Stored data entries

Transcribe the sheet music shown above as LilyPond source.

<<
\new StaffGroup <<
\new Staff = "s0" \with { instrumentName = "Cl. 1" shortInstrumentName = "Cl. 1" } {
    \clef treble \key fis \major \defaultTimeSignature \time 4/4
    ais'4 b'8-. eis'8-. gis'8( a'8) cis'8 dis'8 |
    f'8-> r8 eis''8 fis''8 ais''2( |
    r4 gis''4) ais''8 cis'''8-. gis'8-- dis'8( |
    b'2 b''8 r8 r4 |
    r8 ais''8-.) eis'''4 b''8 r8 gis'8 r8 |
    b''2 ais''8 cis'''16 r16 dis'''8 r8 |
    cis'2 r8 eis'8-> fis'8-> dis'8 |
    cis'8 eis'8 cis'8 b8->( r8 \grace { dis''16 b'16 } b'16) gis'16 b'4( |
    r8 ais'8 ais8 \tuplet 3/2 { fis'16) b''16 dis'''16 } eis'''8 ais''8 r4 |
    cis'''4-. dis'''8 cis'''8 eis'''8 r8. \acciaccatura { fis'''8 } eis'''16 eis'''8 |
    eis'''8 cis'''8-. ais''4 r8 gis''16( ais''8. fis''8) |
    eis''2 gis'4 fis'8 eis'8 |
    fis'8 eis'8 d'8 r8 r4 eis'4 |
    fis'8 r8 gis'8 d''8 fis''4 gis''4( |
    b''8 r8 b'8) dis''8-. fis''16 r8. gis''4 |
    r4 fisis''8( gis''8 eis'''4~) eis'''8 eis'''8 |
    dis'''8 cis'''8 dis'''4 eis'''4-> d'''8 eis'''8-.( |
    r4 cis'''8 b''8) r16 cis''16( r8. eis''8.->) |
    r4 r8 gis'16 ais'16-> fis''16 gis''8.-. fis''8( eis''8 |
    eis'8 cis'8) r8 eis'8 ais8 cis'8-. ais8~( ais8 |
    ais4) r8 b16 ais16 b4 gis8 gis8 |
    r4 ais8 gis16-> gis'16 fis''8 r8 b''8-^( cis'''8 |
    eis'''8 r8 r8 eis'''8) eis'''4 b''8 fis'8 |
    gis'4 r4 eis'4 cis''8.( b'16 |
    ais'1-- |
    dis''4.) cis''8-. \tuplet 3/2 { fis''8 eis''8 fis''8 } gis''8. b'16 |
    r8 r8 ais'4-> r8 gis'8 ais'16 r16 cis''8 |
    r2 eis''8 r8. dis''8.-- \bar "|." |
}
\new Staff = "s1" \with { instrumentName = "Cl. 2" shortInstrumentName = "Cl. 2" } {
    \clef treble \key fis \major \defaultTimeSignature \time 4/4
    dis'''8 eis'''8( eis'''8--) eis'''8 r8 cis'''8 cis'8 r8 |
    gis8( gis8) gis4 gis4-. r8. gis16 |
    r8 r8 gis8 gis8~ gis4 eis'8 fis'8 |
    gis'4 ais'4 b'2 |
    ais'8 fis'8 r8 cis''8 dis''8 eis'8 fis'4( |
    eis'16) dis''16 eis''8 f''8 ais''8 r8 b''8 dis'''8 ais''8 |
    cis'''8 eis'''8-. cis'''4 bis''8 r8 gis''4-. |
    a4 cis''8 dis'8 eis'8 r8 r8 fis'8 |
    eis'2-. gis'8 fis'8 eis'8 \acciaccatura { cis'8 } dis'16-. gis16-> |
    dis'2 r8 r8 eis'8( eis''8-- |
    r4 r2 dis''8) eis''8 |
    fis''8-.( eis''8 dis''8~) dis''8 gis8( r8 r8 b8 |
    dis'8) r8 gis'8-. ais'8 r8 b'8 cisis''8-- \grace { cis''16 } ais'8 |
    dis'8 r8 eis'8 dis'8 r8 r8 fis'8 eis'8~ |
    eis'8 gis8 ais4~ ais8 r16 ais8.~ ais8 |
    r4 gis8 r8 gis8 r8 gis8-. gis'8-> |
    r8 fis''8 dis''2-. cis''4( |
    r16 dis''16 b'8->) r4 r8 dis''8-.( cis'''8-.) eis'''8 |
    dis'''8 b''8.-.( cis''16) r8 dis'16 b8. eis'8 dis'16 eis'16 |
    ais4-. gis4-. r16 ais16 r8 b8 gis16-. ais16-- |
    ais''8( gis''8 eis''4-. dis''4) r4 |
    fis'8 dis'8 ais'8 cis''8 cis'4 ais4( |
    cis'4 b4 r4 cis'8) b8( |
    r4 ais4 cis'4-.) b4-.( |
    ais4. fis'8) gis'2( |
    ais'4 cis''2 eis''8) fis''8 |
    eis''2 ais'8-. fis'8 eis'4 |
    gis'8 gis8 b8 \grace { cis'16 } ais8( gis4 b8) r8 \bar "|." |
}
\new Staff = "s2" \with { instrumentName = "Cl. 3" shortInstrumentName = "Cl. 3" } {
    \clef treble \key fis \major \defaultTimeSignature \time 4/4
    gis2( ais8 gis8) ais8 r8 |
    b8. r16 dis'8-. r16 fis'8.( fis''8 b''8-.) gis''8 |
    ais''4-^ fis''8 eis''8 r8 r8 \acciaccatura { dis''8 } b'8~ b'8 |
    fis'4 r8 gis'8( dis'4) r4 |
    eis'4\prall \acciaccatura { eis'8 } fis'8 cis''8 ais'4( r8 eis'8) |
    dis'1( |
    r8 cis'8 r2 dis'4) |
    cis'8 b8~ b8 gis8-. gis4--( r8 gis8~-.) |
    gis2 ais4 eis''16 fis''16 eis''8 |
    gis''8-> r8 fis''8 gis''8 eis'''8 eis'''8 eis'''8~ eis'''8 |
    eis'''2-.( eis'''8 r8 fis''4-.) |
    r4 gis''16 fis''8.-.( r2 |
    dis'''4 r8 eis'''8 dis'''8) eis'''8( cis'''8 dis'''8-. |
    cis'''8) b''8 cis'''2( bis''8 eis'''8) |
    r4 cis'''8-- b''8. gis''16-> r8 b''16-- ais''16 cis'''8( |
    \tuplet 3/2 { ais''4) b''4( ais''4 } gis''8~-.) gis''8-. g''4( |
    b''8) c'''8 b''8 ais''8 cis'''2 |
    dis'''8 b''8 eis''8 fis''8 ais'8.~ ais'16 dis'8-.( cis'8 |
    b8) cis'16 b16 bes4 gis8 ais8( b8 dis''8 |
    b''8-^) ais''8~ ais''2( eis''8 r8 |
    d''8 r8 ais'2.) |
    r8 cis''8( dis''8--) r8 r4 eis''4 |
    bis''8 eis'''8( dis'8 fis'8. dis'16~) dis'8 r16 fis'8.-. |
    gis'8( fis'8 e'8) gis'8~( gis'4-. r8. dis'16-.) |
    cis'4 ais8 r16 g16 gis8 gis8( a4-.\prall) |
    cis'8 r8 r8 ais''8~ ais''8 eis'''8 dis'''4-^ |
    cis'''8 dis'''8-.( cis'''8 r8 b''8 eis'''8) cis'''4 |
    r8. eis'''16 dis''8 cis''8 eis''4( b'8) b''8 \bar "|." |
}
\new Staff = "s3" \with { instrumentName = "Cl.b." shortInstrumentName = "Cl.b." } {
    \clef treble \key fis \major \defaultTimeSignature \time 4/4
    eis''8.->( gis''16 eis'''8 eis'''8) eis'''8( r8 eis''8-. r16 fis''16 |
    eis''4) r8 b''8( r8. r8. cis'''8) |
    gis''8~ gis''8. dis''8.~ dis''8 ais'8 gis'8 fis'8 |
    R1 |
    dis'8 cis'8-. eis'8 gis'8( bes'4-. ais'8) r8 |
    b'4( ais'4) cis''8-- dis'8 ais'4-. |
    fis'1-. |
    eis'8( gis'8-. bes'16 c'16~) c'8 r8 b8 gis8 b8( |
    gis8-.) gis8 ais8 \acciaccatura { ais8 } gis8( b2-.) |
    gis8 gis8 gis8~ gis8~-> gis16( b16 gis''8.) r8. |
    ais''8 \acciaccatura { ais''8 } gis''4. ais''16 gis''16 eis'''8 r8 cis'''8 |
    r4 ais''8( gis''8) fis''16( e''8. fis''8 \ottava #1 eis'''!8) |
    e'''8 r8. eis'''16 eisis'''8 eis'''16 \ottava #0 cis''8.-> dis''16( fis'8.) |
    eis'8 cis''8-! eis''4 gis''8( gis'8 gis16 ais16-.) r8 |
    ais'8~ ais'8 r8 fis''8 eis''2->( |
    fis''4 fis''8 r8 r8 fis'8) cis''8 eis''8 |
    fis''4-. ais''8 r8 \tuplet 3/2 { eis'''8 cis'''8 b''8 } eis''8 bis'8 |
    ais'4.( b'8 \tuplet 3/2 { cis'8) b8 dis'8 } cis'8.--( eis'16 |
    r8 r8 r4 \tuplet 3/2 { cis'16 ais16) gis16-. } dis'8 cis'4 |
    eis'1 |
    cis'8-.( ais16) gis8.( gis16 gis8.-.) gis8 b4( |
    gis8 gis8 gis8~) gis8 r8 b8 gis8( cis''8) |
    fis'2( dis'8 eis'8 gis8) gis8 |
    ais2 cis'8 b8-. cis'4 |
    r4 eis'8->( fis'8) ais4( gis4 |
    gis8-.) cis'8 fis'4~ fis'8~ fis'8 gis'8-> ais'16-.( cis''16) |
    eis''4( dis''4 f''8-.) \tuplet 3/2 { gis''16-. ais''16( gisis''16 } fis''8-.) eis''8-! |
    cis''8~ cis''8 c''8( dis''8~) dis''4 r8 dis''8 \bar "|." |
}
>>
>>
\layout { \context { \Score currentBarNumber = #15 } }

#### [WHAT YOU ARE ASKED TO DO]
Count the lines in the records above that contain the string "prall", treating uppercase and lowercase as different. Reply with the number only.

#### [SOLUTION TO THIS EXERCISE]
2